What you are asked to do: Below are entries; repeat exactly, and nothing else, the lines from the one holding "tan plate D12:G12" through the one holding "pink brick D8:E8", inclusive. Leave the pictures out.

Data in this exercise:
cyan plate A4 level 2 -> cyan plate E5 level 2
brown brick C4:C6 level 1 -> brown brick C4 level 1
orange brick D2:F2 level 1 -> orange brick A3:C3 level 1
---
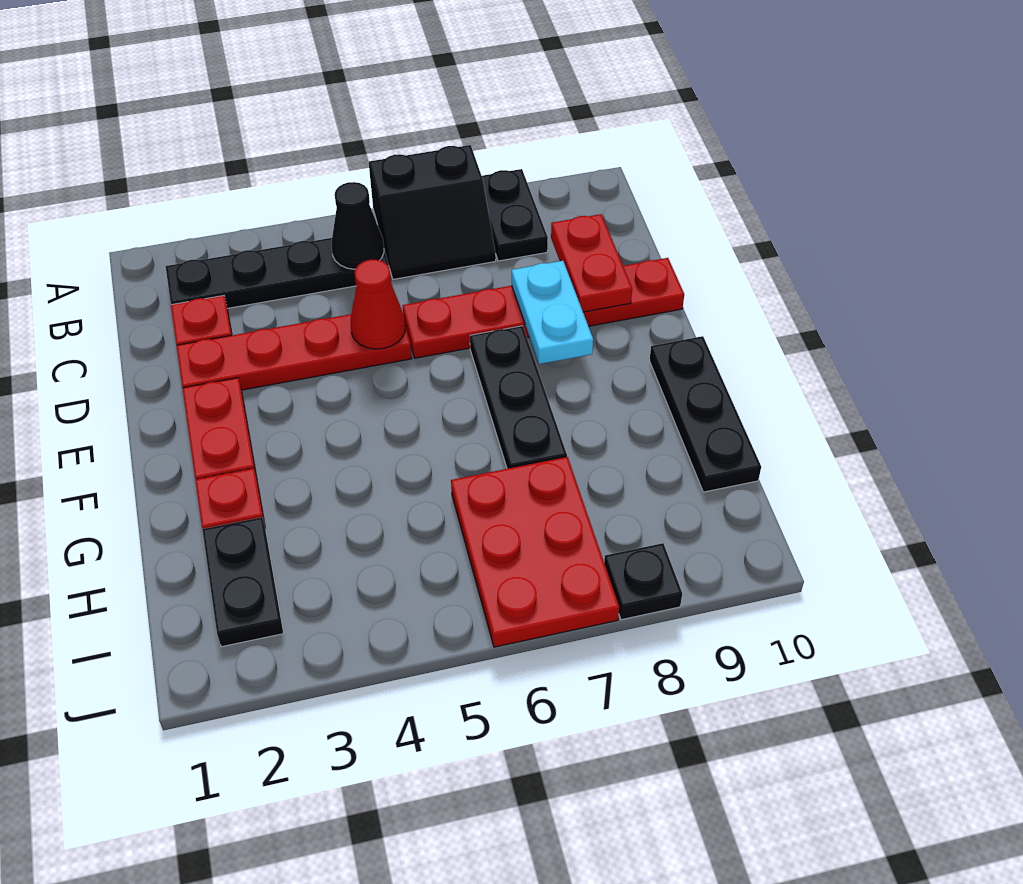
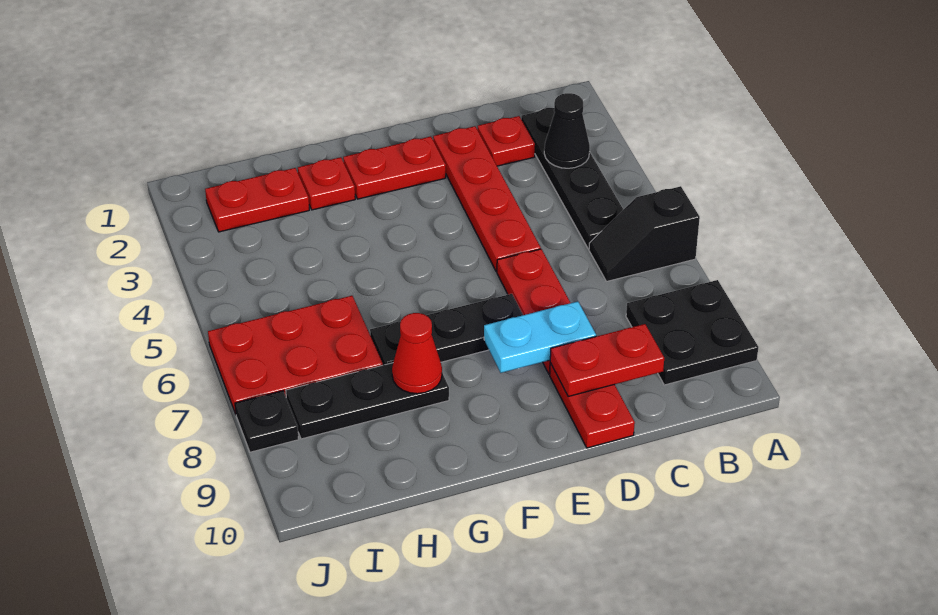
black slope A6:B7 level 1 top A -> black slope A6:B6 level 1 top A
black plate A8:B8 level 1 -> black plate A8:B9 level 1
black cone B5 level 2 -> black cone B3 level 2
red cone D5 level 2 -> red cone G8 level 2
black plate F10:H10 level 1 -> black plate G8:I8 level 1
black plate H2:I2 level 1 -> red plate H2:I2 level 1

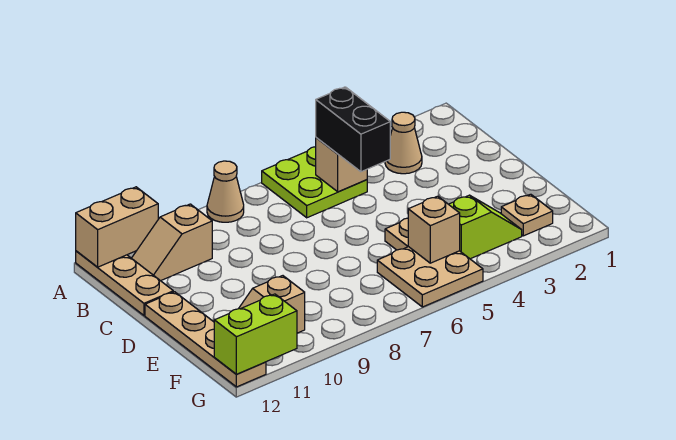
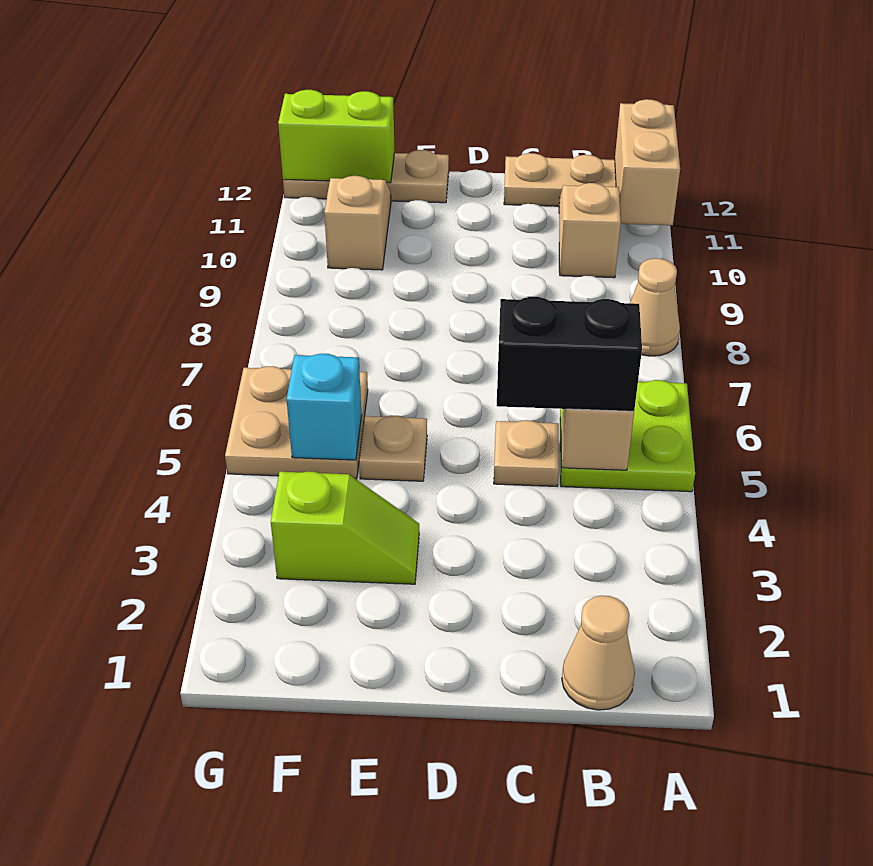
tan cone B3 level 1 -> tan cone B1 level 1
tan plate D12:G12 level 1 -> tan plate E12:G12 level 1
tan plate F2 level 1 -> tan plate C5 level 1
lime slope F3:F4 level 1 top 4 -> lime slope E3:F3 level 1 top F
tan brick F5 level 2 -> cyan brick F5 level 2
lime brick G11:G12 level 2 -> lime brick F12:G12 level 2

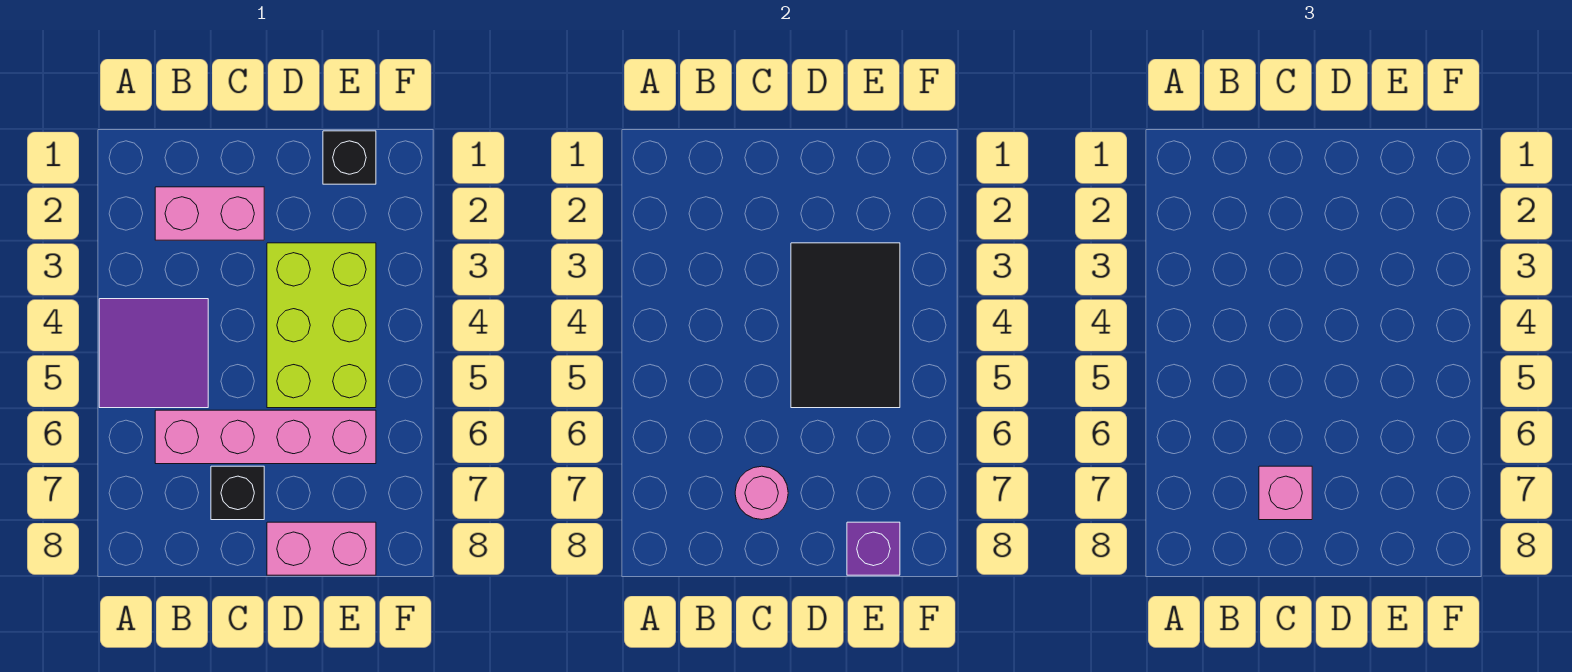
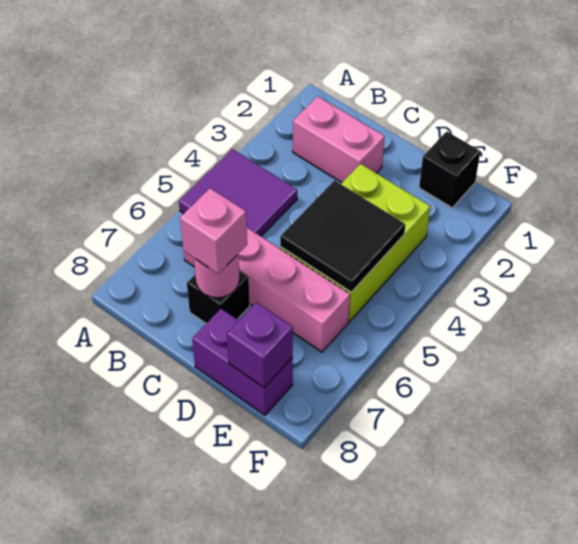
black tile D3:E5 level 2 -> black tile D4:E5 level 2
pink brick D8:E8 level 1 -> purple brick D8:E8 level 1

Answer for this exercise:
tan plate D12:G12 level 1 -> tan plate E12:G12 level 1
tan plate F2 level 1 -> tan plate C5 level 1
lime slope F3:F4 level 1 top 4 -> lime slope E3:F3 level 1 top F
tan brick F5 level 2 -> cyan brick F5 level 2
lime brick G11:G12 level 2 -> lime brick F12:G12 level 2

black tile D3:E5 level 2 -> black tile D4:E5 level 2
pink brick D8:E8 level 1 -> purple brick D8:E8 level 1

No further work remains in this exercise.